** Start of Source data **

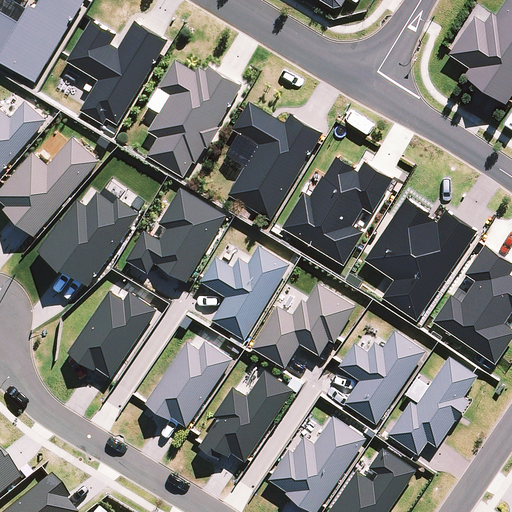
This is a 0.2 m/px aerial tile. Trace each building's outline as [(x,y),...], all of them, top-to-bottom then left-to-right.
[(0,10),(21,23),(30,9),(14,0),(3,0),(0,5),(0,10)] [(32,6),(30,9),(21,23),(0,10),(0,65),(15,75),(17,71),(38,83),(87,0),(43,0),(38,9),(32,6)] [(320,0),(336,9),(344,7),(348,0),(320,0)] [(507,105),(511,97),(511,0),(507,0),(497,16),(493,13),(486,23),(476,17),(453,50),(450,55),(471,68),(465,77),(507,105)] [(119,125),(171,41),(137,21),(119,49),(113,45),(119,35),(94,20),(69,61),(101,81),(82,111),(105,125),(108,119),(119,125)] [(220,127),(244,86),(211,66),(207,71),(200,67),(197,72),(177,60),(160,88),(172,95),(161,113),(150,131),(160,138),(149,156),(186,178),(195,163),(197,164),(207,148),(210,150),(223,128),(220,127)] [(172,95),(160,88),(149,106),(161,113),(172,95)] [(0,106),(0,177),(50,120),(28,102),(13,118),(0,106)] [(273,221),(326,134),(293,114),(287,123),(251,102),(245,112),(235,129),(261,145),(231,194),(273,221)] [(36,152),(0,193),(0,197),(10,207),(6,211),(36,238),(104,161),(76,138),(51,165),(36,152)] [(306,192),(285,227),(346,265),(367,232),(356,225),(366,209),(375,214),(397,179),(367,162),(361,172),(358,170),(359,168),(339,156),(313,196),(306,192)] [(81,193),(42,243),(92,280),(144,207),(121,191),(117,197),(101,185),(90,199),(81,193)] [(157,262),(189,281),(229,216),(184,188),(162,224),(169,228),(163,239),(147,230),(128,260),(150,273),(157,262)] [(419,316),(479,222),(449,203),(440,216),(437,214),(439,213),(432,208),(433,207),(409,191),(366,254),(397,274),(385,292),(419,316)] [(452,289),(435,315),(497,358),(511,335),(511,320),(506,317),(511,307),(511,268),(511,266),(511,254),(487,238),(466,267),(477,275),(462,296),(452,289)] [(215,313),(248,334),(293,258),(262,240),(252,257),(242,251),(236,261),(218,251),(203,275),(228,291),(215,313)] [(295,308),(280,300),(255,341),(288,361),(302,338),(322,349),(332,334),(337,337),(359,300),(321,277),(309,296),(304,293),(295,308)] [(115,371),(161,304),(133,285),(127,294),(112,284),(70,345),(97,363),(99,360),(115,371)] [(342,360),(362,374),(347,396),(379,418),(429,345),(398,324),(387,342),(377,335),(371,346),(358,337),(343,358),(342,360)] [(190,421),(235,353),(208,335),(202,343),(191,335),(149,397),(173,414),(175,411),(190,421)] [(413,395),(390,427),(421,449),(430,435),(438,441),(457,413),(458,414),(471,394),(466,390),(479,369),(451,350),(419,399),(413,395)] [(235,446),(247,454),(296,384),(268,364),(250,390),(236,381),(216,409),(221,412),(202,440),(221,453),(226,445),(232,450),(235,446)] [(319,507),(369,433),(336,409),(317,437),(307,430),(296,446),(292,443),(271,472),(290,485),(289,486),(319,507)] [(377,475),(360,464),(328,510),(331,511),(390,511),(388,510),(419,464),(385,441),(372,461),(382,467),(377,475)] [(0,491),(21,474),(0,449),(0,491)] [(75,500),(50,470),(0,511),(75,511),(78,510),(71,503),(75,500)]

** End of Source data **
** Start of Source data **

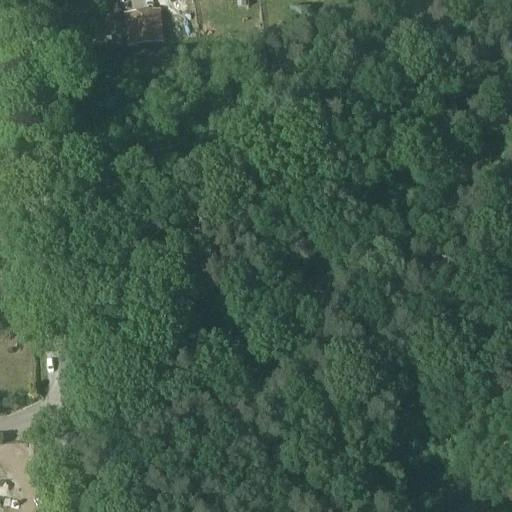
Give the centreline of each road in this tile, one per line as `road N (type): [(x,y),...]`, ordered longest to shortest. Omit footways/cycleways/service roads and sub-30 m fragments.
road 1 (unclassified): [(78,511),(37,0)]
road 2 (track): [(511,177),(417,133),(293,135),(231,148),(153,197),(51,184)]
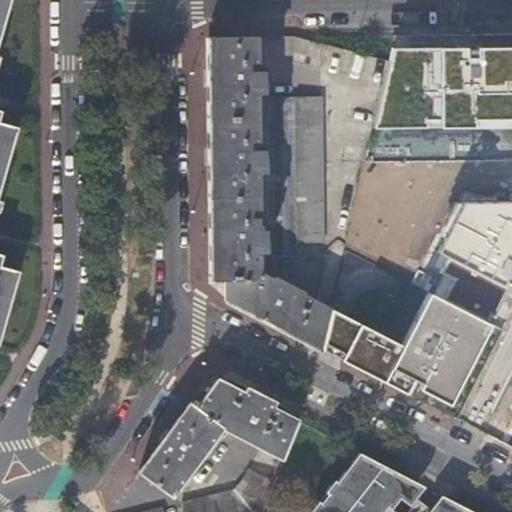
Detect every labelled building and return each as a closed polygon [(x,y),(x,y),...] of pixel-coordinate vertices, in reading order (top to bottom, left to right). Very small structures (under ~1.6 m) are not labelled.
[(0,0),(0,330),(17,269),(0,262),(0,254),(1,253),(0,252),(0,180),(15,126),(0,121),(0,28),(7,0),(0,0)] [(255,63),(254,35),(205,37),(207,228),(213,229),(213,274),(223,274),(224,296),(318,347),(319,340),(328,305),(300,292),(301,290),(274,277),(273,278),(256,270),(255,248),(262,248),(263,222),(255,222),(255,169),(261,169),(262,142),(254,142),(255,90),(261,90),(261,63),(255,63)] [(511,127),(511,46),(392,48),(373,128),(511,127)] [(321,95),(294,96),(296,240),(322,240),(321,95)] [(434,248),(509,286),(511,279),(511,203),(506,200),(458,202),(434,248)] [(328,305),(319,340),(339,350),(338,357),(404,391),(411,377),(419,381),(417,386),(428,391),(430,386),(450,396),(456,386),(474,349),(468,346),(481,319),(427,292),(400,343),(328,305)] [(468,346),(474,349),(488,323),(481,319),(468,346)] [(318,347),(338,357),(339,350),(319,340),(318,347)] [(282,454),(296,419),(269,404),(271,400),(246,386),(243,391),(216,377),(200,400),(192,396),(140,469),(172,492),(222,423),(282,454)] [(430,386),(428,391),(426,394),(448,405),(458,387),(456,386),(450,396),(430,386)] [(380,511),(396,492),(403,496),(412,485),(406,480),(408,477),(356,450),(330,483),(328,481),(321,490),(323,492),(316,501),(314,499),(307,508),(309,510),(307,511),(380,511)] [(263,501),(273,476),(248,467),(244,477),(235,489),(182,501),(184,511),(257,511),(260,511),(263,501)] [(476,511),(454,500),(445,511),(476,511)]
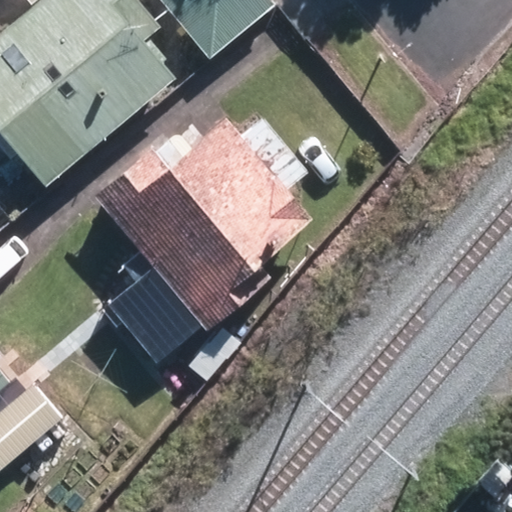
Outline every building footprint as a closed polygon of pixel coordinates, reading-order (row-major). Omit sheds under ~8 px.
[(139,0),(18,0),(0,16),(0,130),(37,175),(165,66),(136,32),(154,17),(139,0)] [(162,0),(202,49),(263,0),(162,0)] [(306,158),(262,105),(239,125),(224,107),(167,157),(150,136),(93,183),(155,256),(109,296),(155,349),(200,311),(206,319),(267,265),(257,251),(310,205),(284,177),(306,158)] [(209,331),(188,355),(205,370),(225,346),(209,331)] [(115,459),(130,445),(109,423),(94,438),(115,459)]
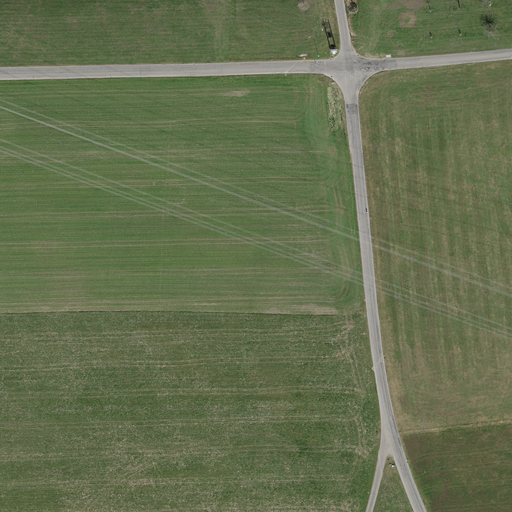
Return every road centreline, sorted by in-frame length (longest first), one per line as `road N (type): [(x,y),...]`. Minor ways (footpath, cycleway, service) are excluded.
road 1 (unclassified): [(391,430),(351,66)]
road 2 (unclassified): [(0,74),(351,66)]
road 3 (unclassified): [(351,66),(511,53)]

** End of Source data **
** Start of Source data **

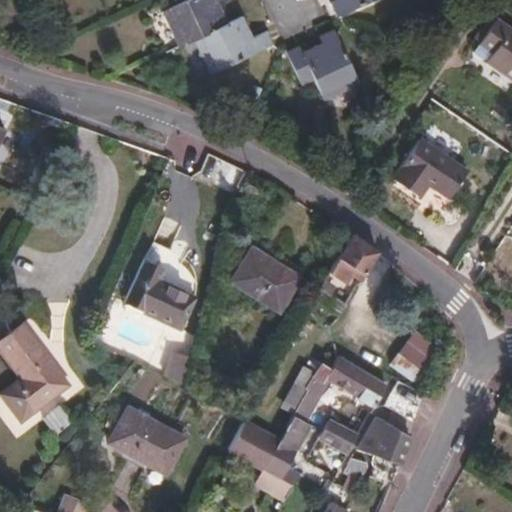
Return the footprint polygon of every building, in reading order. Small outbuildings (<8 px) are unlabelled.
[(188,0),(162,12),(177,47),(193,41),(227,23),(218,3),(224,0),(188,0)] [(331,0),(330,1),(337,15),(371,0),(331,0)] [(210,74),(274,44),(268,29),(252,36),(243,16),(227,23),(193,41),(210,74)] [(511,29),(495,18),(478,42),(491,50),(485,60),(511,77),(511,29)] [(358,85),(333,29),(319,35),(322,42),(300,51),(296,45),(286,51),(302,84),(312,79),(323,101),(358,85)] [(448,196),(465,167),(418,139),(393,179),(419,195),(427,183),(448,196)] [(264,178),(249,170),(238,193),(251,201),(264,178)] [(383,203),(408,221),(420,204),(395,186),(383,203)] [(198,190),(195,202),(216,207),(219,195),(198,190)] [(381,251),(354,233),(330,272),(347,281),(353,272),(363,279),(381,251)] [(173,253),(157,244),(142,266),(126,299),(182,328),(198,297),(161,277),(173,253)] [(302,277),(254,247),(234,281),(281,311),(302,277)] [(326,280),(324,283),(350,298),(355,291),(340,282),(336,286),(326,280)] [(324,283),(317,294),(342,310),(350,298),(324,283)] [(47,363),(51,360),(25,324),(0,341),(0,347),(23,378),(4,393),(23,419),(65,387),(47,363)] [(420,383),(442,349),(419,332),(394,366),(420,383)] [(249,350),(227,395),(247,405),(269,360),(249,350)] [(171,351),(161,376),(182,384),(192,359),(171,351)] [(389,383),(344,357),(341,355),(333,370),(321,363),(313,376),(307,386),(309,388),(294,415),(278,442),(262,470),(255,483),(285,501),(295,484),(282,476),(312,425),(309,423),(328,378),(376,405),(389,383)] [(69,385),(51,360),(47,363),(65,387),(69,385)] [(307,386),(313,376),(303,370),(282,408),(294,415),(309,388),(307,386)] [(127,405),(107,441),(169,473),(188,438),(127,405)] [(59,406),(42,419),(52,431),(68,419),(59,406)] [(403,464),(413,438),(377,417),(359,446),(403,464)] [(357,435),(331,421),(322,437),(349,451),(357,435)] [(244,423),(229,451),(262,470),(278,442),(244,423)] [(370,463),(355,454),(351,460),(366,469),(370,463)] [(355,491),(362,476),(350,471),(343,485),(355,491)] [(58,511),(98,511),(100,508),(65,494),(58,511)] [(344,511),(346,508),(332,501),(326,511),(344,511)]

** End of Source data **

What to do: Convert the part that opens with the line containing "Return every road" and closes with the line containing "road 3 (unclassified): [(351,66),(511,53)]" into a CSV with the columns input and output. Give one CSV line for each row, with its text under input and its answer under output, each in a single quoted field with line breaks changed to spaces.

The reply:
input,output
"Return every road centreline, sorted by in-frame length (longest first), one per line as `road N (type): [(x,y),...]`. Minor ways (footpath, cycleway, service) are excluded.","road 1 (unclassified): [(391,430),(351,66)] road 2 (unclassified): [(0,74),(351,66)] road 3 (unclassified): [(351,66),(511,53)]"